**THE DATA:**
┄┄┄┄┄┄┄┄┄┄

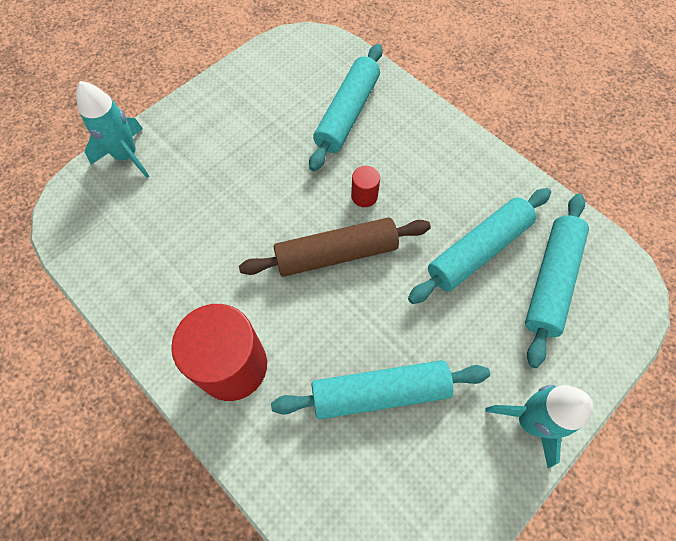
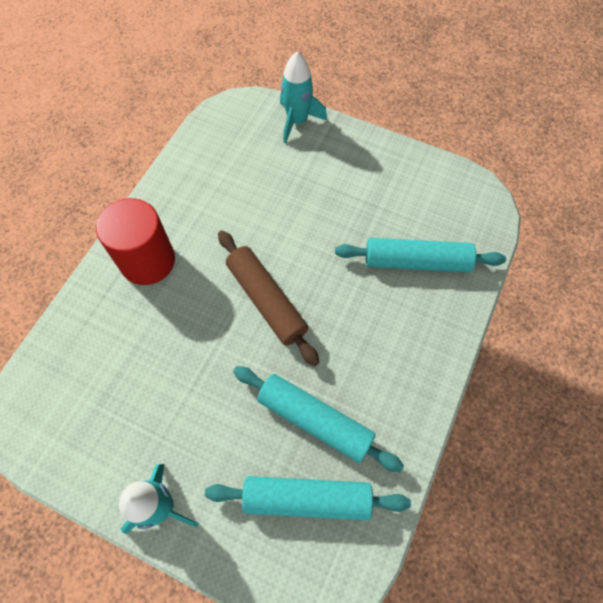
camera: 70 degrees right, 0 degrees up
(364, 196) = (333, 304): red cylinder -> none
(380, 393) = (154, 373): turquoise rolling pin -> none

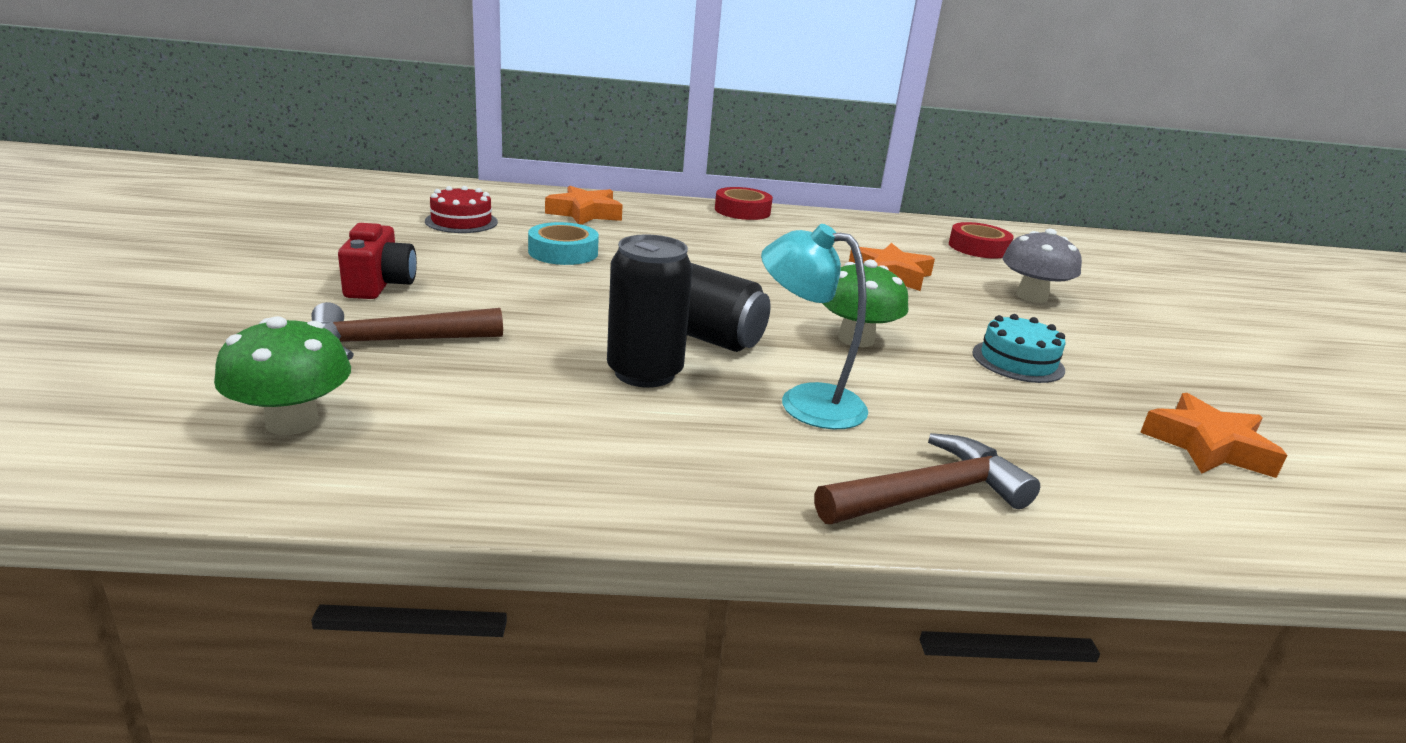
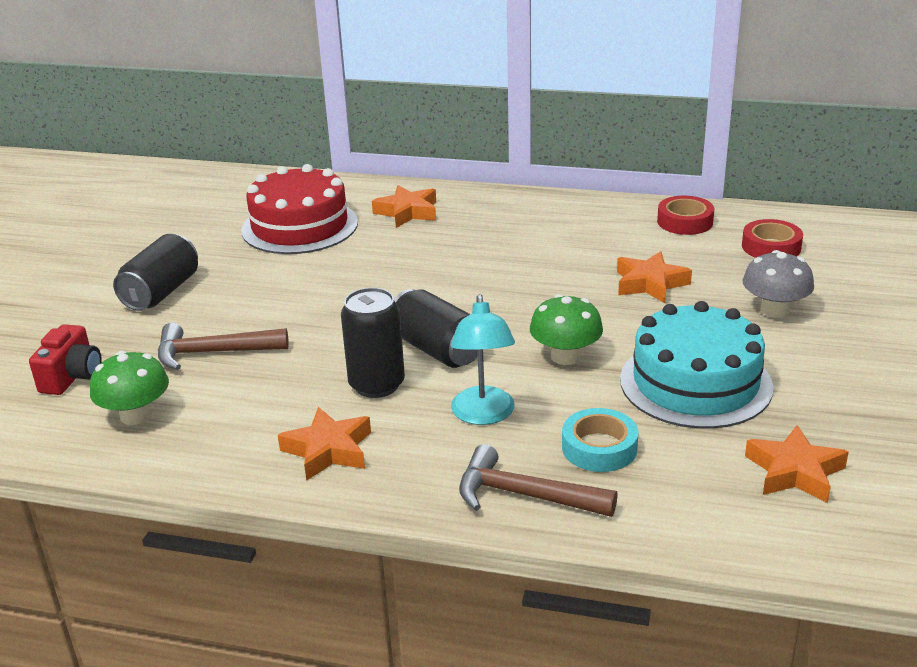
camera: 20 degrees right, 5 degrees up
(294, 279) = (161, 292): none -> black can
(379, 285) = (218, 298): red camera -> red camera (72, 377)
(461, 221) = (299, 226): red cake -> red cake, size x1.98
(563, 252) = (368, 261): turquoise tape -> turquoise tape (599, 448)
(620, 453) = (328, 450): none -> orange star
(742, 211) = (557, 203): red tape -> red tape (685, 222)
(805, 402) = (483, 415): turquoise lamp -> turquoise lamp turned 135 degrees counterclockwise
(929, 494) = (524, 495): brown hammer -> brown hammer turned 150 degrees counterclockwise
(1018, 361) = (695, 383): turquoise cake -> turquoise cake, size x1.98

┄┄┄┄┄┄┄┄┄┄

**PROMPT:**
Beginning with the line that contains "(563, 252) = (368, 261): turquoise", restate word for word each line through the last one in the data, and write nothing more.

**SOLVED EXERCISE:**
(563, 252) = (368, 261): turquoise tape -> turquoise tape (599, 448)
(620, 453) = (328, 450): none -> orange star
(742, 211) = (557, 203): red tape -> red tape (685, 222)
(805, 402) = (483, 415): turquoise lamp -> turquoise lamp turned 135 degrees counterclockwise
(929, 494) = (524, 495): brown hammer -> brown hammer turned 150 degrees counterclockwise
(1018, 361) = (695, 383): turquoise cake -> turquoise cake, size x1.98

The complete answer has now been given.